**Aim of the exercise:** Give back exactly the lines that run from the beginning of the entries to the line containing "black square: (305, 222)", both included, and nothing else.

[Stepwise shape edit descriptions]
# # #

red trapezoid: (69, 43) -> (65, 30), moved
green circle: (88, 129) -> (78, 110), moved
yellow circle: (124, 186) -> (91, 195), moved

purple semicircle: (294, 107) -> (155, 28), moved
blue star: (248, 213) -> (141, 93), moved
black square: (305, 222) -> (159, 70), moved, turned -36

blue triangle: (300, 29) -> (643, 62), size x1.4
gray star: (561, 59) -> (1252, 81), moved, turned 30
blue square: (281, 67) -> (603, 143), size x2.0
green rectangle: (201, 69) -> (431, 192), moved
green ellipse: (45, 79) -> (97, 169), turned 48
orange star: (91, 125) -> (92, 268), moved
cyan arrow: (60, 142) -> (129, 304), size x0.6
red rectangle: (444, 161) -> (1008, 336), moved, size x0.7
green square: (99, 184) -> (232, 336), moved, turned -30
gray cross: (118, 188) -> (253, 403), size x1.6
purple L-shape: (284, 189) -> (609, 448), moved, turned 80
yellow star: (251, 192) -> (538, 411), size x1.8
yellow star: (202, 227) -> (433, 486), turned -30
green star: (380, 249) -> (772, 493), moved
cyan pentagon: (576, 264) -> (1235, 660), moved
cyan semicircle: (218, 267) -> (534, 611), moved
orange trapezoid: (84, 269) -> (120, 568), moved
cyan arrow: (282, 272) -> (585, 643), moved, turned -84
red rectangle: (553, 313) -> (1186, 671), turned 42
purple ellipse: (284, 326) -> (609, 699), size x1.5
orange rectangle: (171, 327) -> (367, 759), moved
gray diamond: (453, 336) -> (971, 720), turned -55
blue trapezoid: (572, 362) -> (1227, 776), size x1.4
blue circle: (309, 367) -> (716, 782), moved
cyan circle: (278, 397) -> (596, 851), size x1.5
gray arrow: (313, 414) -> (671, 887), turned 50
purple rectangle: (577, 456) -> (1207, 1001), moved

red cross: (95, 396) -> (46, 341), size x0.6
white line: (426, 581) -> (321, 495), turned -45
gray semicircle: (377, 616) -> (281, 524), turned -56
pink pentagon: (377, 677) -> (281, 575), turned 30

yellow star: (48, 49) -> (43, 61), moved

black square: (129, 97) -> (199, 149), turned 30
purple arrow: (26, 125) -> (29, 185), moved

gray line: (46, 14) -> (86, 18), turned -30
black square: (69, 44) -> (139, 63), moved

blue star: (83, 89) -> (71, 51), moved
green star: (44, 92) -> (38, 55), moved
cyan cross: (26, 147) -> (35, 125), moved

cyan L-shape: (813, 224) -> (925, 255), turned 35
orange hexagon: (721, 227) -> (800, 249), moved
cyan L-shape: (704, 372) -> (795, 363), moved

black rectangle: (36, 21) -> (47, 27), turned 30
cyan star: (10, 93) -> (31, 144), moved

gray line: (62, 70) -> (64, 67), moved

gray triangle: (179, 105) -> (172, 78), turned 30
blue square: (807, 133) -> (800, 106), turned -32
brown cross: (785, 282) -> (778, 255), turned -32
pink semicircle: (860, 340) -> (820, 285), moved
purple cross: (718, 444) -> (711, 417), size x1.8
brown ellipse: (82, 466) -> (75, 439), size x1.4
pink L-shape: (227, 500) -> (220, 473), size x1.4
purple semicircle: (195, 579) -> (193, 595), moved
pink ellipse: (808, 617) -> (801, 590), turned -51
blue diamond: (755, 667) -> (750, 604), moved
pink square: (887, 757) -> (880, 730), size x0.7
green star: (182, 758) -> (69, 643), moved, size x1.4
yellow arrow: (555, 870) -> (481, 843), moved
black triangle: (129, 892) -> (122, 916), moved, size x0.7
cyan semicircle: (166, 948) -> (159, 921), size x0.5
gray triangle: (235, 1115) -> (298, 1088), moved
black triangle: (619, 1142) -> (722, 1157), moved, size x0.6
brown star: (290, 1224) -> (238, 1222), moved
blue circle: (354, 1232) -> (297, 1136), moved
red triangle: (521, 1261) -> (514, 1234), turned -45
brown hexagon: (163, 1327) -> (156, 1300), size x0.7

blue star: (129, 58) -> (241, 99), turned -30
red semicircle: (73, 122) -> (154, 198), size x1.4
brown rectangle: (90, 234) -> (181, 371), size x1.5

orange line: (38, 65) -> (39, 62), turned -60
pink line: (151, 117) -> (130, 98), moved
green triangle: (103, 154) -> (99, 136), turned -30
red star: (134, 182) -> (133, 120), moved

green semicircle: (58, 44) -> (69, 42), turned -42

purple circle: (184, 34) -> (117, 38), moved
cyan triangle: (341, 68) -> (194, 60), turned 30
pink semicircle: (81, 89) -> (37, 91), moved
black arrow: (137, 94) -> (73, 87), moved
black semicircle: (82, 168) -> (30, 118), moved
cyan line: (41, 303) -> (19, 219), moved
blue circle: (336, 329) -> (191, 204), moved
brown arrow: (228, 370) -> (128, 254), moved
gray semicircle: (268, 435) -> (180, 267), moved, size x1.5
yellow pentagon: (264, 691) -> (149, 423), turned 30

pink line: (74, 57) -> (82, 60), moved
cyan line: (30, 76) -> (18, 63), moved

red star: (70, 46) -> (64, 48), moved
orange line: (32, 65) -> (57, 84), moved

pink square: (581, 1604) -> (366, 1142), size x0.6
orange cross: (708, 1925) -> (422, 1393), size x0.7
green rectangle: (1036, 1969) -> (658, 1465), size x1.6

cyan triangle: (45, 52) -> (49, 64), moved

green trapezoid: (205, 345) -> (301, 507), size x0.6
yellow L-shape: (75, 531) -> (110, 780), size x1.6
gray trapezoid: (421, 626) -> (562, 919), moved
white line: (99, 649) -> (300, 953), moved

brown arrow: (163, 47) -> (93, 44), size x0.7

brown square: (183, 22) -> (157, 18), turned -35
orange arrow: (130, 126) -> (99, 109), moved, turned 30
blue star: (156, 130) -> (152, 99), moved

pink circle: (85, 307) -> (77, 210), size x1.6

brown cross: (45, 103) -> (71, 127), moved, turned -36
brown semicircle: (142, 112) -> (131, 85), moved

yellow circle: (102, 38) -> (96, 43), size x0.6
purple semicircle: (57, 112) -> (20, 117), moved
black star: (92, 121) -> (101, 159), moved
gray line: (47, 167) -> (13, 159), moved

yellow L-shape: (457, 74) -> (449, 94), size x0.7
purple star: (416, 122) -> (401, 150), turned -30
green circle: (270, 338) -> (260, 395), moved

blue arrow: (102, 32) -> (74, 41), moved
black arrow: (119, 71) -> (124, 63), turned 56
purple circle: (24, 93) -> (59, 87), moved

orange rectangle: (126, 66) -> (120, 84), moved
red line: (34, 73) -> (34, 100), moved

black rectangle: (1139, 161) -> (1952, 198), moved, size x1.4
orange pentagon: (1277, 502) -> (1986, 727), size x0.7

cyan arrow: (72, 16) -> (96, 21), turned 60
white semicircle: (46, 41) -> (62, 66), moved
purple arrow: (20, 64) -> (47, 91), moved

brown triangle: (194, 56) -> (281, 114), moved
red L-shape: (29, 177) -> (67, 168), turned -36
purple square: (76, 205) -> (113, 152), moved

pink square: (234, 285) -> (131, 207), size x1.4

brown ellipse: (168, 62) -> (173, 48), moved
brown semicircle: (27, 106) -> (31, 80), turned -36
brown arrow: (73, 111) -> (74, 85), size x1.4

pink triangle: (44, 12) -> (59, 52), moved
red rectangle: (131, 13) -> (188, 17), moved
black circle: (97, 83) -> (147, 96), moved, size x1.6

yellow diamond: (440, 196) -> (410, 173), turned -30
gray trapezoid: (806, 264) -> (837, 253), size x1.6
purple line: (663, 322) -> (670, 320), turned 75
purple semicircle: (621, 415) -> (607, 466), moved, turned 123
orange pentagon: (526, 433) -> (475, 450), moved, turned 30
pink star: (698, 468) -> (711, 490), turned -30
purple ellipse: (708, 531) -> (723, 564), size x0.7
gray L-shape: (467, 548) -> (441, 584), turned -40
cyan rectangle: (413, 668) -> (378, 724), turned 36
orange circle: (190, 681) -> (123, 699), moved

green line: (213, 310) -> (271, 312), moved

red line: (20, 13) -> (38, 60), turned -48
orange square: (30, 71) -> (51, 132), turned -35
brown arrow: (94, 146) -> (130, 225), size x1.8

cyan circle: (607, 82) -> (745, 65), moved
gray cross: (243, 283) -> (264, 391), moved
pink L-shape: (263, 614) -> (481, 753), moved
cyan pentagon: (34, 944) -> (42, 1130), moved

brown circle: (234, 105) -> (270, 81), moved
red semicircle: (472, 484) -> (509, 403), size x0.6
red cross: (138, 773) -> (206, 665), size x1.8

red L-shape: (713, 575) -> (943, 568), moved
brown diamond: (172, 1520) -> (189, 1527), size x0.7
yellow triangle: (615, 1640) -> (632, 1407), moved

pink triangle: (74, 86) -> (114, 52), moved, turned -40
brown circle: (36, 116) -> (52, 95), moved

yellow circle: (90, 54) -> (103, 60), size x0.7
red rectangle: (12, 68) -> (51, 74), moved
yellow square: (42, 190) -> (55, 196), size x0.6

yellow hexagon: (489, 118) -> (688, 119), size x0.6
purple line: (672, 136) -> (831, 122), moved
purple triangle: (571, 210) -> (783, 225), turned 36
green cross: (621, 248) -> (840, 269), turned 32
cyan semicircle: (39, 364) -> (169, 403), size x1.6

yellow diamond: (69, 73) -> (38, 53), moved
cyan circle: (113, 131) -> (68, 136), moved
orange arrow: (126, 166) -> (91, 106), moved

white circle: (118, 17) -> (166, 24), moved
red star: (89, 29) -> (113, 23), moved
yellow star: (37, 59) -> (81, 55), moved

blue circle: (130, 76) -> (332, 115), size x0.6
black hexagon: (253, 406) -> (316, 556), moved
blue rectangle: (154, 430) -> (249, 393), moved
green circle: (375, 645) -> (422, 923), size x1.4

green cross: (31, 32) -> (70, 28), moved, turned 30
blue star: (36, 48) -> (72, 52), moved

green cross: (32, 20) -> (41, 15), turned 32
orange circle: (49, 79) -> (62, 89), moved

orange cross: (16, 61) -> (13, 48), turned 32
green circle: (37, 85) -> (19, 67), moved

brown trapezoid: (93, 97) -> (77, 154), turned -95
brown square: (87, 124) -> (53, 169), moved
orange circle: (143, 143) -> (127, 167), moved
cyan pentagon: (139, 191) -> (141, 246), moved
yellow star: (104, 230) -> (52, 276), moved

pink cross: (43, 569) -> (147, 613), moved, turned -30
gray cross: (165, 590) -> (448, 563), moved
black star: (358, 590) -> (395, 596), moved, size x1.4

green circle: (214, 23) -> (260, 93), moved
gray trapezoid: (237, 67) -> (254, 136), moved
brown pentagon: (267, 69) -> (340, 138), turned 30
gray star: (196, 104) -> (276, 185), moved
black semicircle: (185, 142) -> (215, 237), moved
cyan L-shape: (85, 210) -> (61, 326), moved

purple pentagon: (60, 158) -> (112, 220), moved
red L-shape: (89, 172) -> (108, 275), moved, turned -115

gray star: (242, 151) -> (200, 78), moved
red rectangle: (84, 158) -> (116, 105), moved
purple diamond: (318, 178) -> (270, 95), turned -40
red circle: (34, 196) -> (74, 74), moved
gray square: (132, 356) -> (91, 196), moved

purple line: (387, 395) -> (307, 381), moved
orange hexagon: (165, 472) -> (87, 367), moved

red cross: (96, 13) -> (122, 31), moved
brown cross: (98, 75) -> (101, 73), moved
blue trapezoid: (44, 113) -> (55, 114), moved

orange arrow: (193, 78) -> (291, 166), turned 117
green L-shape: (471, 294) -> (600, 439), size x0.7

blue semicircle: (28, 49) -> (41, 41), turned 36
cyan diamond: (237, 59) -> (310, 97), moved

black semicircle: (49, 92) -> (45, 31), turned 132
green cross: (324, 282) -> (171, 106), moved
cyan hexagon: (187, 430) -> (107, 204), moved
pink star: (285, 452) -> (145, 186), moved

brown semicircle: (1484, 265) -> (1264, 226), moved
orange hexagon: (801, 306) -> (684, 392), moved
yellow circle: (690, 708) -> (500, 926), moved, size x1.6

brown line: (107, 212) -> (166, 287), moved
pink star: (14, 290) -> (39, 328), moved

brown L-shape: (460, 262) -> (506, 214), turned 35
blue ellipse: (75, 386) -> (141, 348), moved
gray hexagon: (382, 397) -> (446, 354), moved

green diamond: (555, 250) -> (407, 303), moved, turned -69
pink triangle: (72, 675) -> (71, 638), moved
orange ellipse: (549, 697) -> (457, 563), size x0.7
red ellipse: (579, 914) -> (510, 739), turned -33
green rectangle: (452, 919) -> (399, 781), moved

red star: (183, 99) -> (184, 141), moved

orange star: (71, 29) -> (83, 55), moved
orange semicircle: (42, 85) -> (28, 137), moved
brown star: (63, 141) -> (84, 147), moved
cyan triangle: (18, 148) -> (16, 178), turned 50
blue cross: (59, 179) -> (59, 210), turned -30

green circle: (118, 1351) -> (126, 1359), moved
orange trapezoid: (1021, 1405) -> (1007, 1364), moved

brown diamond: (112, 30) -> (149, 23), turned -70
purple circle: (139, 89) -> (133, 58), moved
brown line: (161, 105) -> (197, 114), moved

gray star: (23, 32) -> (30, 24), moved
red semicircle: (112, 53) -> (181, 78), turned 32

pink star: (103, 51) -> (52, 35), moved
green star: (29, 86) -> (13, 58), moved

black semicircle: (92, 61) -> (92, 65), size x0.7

# # #

**Answer space:**
red trapezoid: (69, 43) -> (65, 30), moved
green circle: (88, 129) -> (78, 110), moved
yellow circle: (124, 186) -> (91, 195), moved

purple semicircle: (294, 107) -> (155, 28), moved
blue star: (248, 213) -> (141, 93), moved
black square: (305, 222) -> (159, 70), moved, turned -36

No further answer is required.